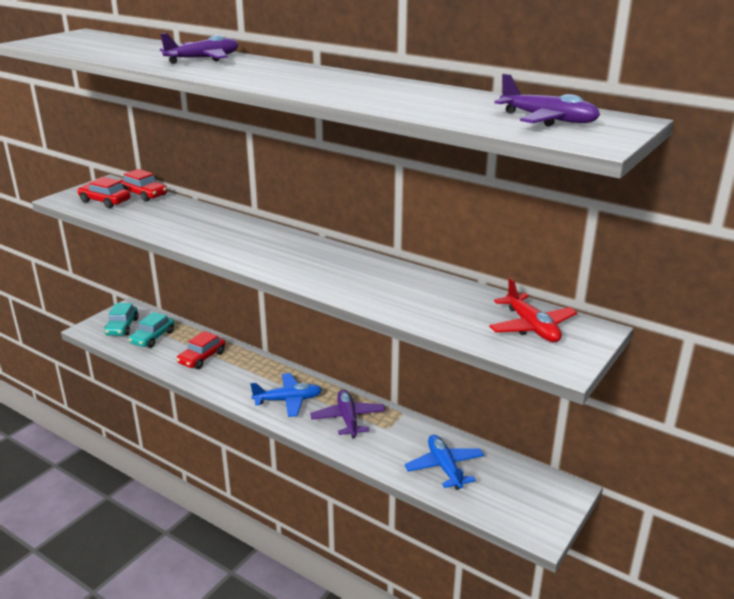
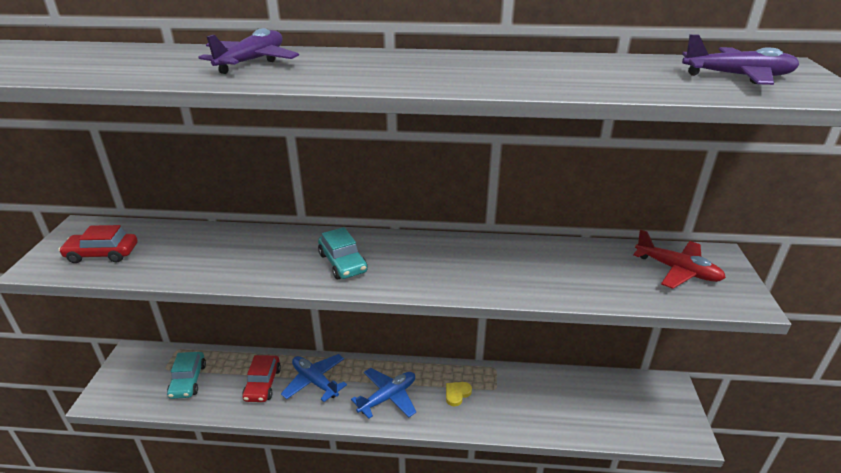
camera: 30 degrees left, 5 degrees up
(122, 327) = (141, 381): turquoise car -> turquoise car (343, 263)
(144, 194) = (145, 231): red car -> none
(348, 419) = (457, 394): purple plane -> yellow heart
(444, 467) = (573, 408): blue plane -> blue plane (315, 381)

--- --- ---

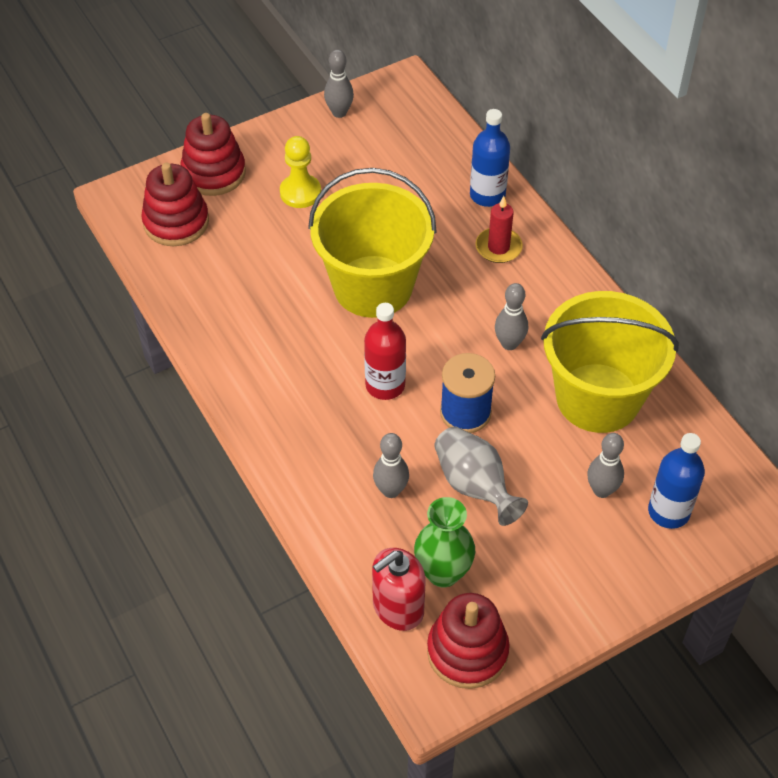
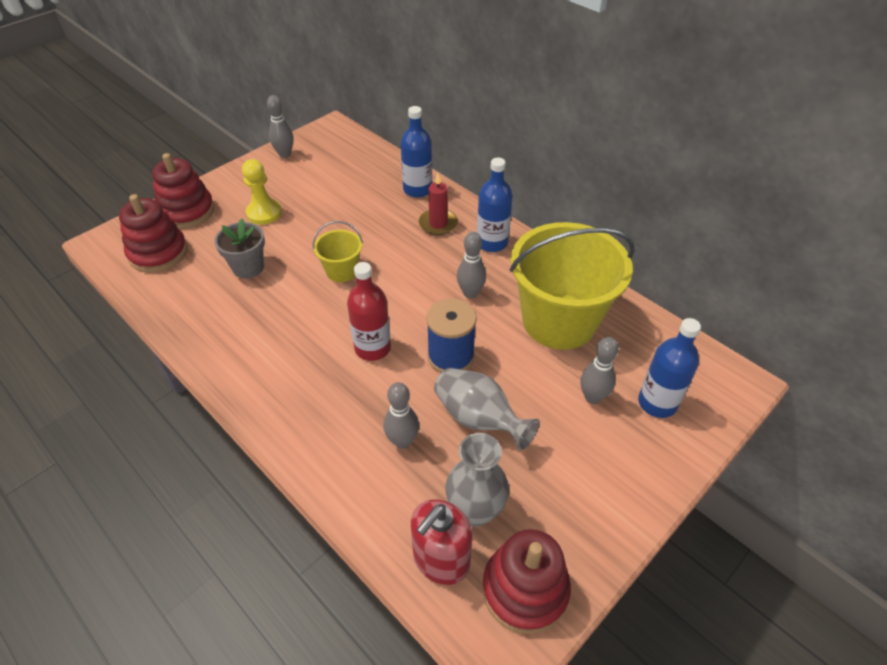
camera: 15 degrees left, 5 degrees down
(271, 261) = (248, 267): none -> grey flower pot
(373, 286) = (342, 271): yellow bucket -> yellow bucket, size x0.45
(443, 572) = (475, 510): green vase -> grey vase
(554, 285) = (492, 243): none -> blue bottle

--- --- ---

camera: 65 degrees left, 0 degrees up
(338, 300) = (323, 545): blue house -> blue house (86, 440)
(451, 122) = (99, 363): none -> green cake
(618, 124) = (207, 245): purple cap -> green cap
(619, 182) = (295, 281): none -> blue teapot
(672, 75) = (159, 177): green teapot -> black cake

--- --- ---

- _TASK PROMPT_
Report the number of lines in the entries that hold the word "plane". Nothing else is wanted.

- _SOLVED PROBLEM_
2